# [Task to carry out]
In the part of the listing that starts with the line containing "This screenshot has width=960, height=540." and ends with the line containing "sunflower is located at coordinates (482, 299).", switch "constraints" to "conditions" wherever it occurs. Reproduce only those lines, with everything else left unchanged.

----- Supplied records -----

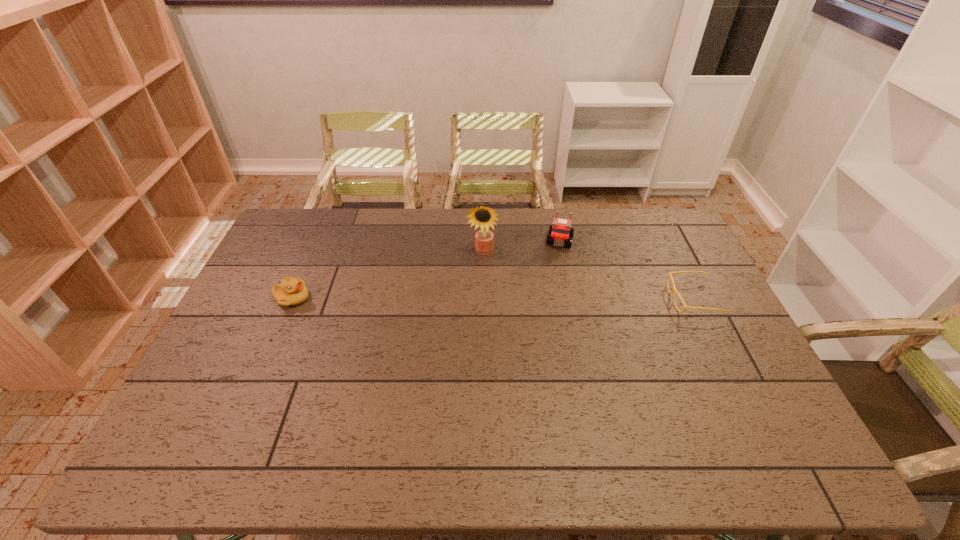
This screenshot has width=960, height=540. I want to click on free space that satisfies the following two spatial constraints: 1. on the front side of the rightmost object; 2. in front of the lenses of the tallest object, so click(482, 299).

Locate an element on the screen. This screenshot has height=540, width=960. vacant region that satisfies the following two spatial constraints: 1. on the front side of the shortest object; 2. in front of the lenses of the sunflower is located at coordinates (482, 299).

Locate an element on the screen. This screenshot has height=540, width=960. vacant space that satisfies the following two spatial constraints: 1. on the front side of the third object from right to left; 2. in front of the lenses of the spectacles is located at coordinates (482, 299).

-----
----- Supplied records -----

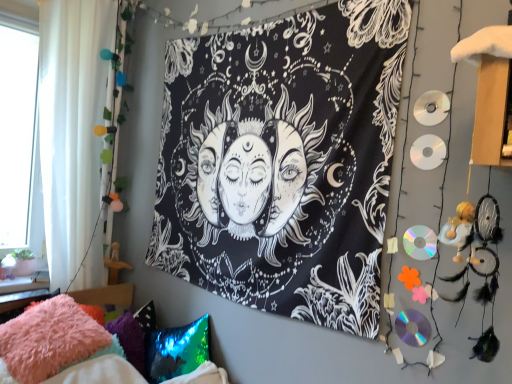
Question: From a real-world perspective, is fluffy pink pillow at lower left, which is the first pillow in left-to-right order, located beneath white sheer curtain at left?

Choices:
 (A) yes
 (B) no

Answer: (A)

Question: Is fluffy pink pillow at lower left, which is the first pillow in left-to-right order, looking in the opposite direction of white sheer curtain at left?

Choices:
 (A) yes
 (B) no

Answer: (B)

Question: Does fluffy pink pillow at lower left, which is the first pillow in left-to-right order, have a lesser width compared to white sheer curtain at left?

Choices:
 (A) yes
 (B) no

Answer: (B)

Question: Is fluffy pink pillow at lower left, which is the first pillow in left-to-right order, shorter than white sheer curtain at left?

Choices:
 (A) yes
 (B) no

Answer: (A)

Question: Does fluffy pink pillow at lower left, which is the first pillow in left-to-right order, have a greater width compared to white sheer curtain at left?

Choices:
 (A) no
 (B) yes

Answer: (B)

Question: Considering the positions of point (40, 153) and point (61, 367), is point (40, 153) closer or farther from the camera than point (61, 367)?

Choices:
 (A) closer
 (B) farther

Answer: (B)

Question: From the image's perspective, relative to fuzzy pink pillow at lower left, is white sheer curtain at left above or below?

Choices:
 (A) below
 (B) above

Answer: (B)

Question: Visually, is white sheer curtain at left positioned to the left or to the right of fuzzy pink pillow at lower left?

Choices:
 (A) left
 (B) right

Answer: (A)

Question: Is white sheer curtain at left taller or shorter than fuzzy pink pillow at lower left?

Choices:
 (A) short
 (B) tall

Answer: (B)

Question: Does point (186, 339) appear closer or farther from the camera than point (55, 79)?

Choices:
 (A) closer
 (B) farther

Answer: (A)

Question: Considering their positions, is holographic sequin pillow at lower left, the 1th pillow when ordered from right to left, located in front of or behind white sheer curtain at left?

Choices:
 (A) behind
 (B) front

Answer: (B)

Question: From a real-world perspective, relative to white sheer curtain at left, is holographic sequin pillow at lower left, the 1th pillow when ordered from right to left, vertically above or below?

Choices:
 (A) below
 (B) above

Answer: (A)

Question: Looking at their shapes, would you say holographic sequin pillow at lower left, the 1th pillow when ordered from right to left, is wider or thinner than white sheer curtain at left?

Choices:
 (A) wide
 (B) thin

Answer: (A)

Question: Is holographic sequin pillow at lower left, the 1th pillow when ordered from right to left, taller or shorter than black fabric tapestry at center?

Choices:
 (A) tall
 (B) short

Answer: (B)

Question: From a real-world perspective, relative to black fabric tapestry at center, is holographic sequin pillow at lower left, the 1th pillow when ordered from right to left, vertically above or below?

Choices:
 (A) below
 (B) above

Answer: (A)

-----

# [Result]
This screenshot has width=960, height=540. I want to click on free space that satisfies the following two spatial conditions: 1. on the front side of the rightmost object; 2. in front of the lenses of the tallest object, so click(482, 299).

Locate an element on the screen. This screenshot has height=540, width=960. vacant region that satisfies the following two spatial conditions: 1. on the front side of the shortest object; 2. in front of the lenses of the sunflower is located at coordinates (482, 299).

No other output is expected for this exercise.